[EXERCISE BRIEF]
Could you set down the records below exactly as they are, with no pictures?

--- SOURCE RECORDS Enclosed Below ---

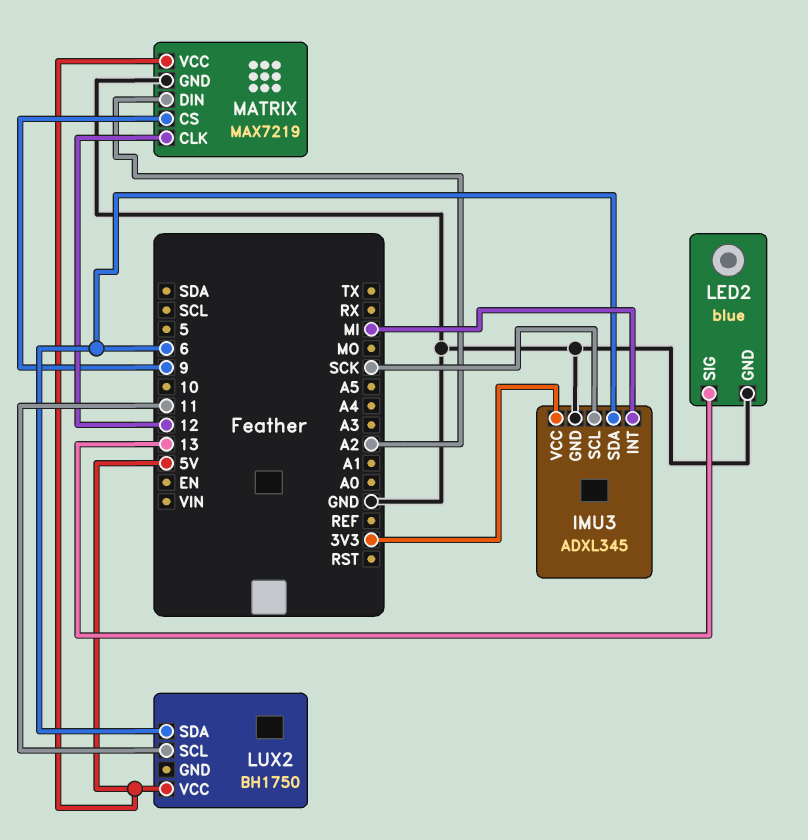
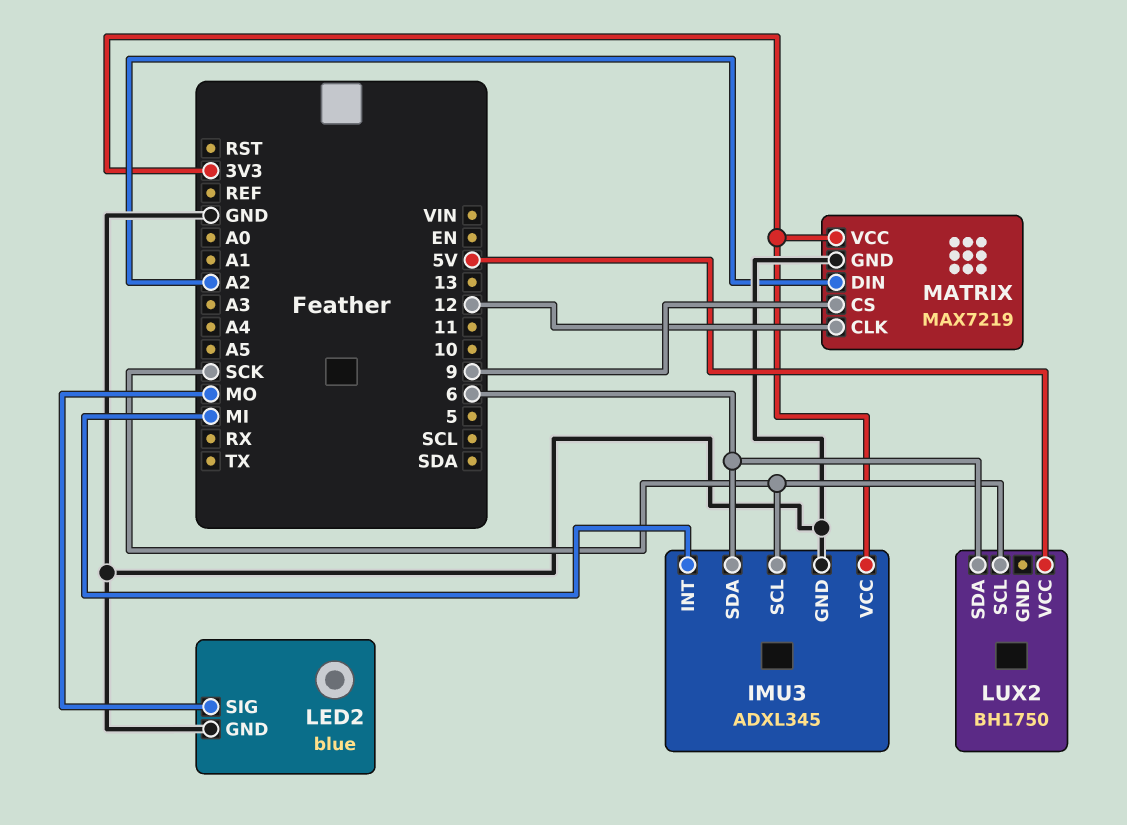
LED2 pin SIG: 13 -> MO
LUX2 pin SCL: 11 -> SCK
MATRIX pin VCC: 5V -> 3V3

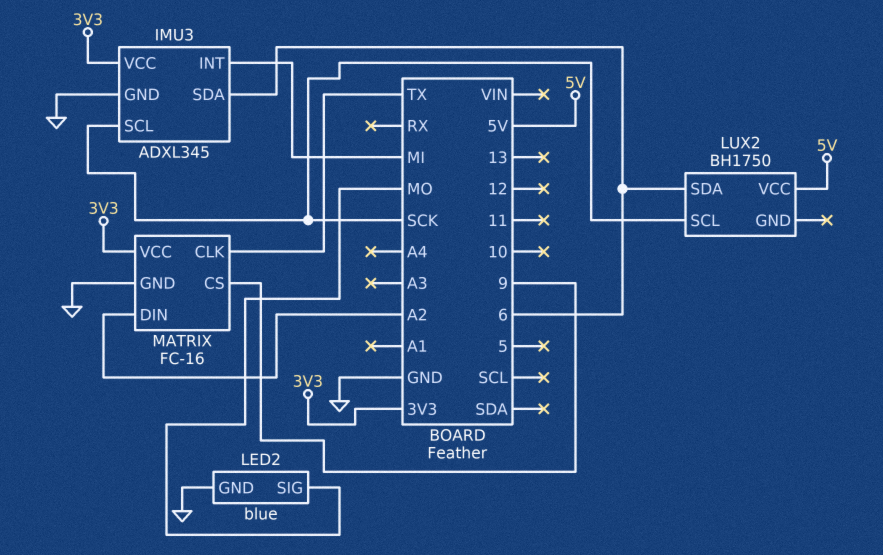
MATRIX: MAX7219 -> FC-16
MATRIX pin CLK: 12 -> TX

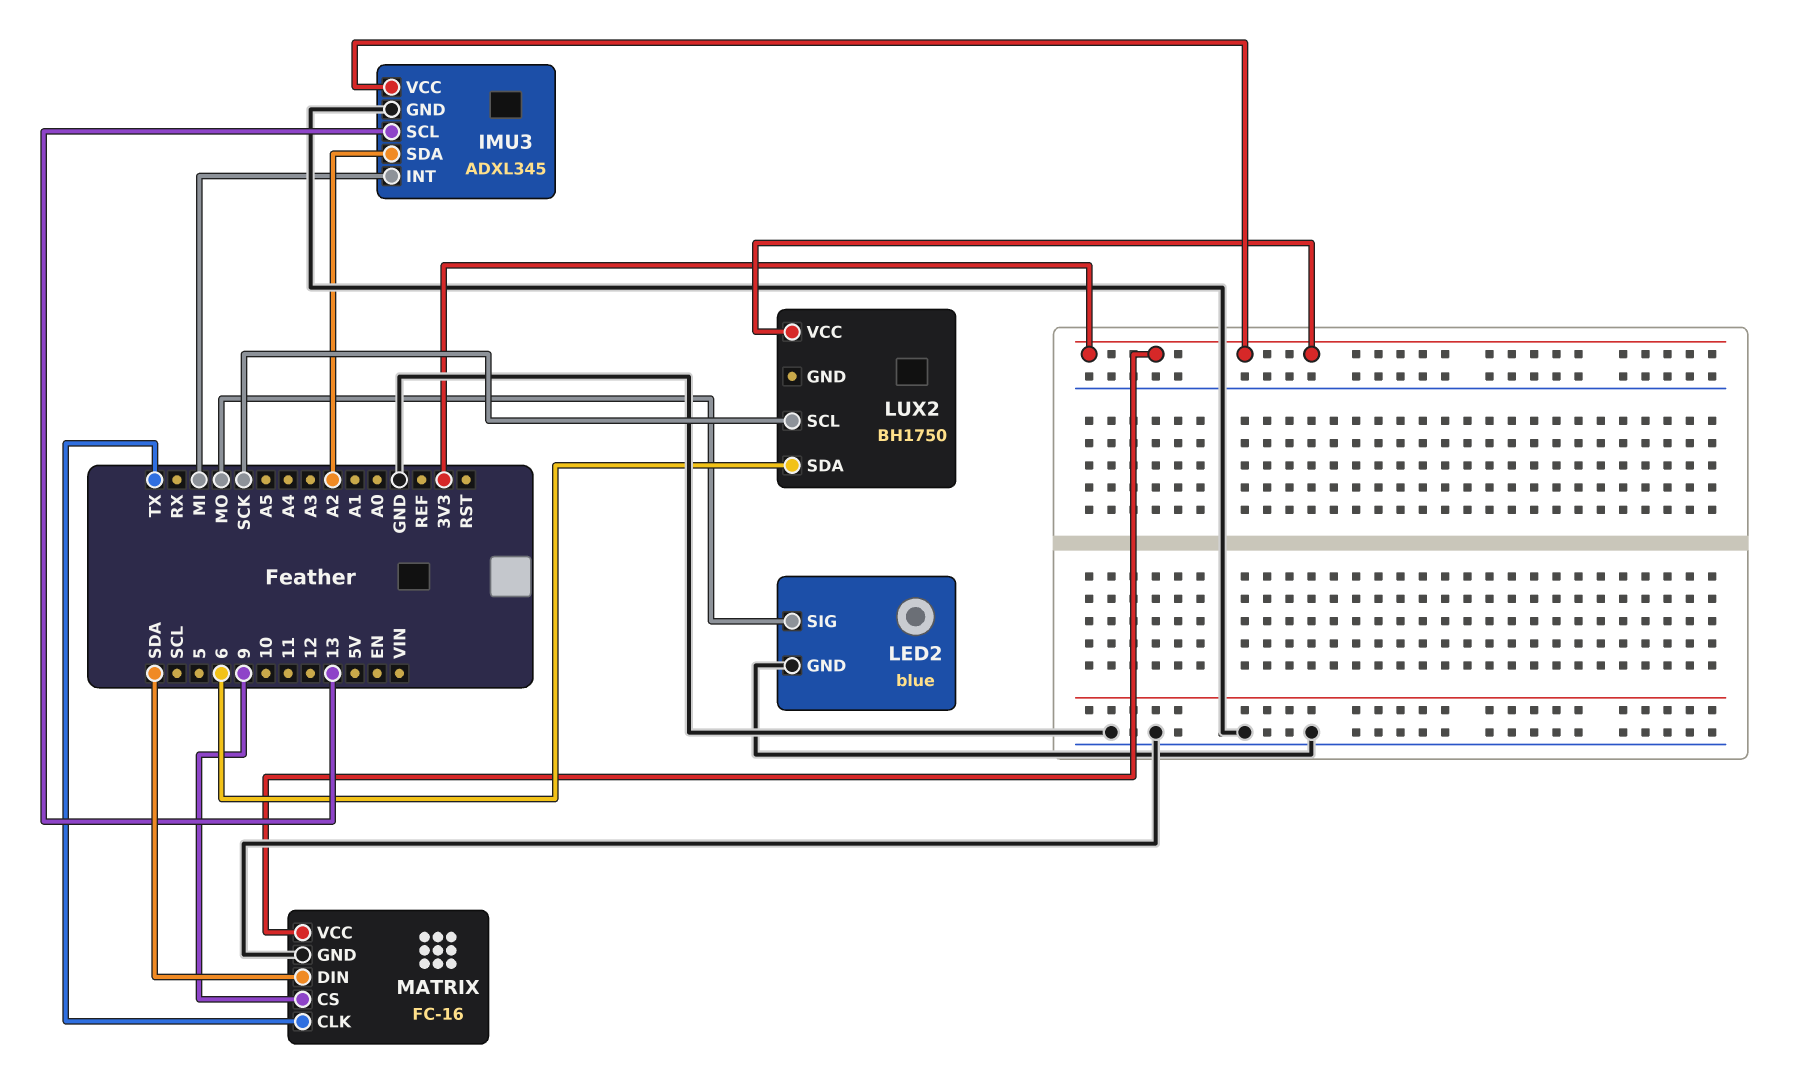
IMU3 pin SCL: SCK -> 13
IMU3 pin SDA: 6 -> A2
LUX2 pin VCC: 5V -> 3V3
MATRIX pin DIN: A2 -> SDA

--- End of Enclosed SOURCE RECORDS ---

[EXERCISE OUTPUT]
LED2 pin SIG: 13 -> MO
LUX2 pin SCL: 11 -> SCK
MATRIX pin VCC: 5V -> 3V3

MATRIX: MAX7219 -> FC-16
MATRIX pin CLK: 12 -> TX

IMU3 pin SCL: SCK -> 13
IMU3 pin SDA: 6 -> A2
LUX2 pin VCC: 5V -> 3V3
MATRIX pin DIN: A2 -> SDA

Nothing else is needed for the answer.